WRITTEN REQUEST = Gather every line in the items below that contains the string "clef", and reproduce each of those lines in full.

RECORDED INFORMATION =
-------------------------

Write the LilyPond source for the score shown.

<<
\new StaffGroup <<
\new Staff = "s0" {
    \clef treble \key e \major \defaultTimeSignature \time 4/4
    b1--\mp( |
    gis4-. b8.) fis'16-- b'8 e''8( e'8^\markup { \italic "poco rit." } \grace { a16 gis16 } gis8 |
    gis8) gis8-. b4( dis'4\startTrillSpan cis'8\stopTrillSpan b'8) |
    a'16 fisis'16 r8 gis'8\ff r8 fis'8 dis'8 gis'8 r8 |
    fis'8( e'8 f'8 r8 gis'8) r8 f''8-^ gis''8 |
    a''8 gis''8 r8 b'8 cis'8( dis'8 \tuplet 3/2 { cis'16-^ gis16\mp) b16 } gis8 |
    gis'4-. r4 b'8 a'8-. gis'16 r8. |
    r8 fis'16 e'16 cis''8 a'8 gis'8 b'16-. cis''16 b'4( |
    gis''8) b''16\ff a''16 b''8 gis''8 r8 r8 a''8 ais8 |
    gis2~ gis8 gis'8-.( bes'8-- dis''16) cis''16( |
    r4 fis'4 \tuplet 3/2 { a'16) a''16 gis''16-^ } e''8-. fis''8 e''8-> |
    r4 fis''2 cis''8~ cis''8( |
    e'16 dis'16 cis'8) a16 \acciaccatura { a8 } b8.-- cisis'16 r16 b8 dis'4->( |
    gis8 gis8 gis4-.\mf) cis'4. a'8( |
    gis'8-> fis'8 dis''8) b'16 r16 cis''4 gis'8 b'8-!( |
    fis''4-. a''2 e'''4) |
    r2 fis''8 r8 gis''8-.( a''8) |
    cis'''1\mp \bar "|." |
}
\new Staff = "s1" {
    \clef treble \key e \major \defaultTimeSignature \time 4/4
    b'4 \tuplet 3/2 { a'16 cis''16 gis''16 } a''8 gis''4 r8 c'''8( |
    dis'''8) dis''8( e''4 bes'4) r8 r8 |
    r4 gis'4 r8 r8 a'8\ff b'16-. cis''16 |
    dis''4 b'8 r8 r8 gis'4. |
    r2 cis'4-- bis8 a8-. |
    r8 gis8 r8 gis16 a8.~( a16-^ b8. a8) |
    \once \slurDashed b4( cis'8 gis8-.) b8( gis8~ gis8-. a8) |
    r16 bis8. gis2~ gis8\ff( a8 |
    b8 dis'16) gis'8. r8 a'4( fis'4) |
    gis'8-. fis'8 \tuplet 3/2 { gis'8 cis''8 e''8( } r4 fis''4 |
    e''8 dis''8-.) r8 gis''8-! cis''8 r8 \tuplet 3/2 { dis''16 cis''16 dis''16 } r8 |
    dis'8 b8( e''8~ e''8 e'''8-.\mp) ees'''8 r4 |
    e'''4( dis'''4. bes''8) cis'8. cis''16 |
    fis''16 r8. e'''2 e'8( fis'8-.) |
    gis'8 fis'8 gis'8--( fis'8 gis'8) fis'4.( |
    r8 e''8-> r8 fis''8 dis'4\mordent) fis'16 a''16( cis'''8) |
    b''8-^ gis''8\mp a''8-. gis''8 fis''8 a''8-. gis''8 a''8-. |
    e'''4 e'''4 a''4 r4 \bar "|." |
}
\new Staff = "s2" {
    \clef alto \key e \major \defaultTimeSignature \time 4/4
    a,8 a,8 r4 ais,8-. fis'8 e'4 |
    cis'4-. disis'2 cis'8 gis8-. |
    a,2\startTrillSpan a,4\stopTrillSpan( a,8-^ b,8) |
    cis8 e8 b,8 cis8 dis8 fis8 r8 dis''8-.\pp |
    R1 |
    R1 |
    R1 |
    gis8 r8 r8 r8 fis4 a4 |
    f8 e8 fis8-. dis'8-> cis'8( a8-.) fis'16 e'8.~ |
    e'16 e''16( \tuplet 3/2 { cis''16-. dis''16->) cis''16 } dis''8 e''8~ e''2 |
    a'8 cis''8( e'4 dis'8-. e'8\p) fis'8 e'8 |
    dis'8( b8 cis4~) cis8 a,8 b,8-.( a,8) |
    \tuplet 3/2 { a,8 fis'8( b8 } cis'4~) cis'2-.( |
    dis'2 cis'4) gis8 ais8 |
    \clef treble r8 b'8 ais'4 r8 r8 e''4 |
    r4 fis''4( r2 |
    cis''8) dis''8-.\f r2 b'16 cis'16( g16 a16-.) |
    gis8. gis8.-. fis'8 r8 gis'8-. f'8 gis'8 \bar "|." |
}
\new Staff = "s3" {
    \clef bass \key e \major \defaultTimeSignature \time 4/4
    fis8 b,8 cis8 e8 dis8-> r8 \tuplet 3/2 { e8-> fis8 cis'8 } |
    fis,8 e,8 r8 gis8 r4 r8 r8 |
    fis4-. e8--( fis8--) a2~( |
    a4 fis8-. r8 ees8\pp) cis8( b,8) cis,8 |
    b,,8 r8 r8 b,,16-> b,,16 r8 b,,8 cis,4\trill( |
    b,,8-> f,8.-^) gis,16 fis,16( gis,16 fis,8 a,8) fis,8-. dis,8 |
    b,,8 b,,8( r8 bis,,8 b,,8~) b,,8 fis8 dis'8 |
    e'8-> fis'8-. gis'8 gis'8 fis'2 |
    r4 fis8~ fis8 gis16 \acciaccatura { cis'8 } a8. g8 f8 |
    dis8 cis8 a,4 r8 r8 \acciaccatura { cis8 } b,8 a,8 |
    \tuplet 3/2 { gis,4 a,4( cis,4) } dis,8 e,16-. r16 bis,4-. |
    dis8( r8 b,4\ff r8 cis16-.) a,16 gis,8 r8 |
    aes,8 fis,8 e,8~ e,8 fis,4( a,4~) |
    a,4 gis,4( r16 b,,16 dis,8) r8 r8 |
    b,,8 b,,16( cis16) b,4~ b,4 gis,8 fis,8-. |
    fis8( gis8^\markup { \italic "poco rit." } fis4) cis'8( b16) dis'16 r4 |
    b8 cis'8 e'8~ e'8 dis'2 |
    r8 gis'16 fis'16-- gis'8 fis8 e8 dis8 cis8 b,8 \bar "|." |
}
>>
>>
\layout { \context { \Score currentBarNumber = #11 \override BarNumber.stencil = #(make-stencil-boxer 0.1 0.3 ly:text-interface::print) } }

-------------------------

ANSWER TO THE EXERCISE =
    \clef treble \key e \major \defaultTimeSignature \time 4/4
    \clef treble \key e \major \defaultTimeSignature \time 4/4
    \clef alto \key e \major \defaultTimeSignature \time 4/4
    \clef treble r8 b'8 ais'4 r8 r8 e''4 |
    \clef bass \key e \major \defaultTimeSignature \time 4/4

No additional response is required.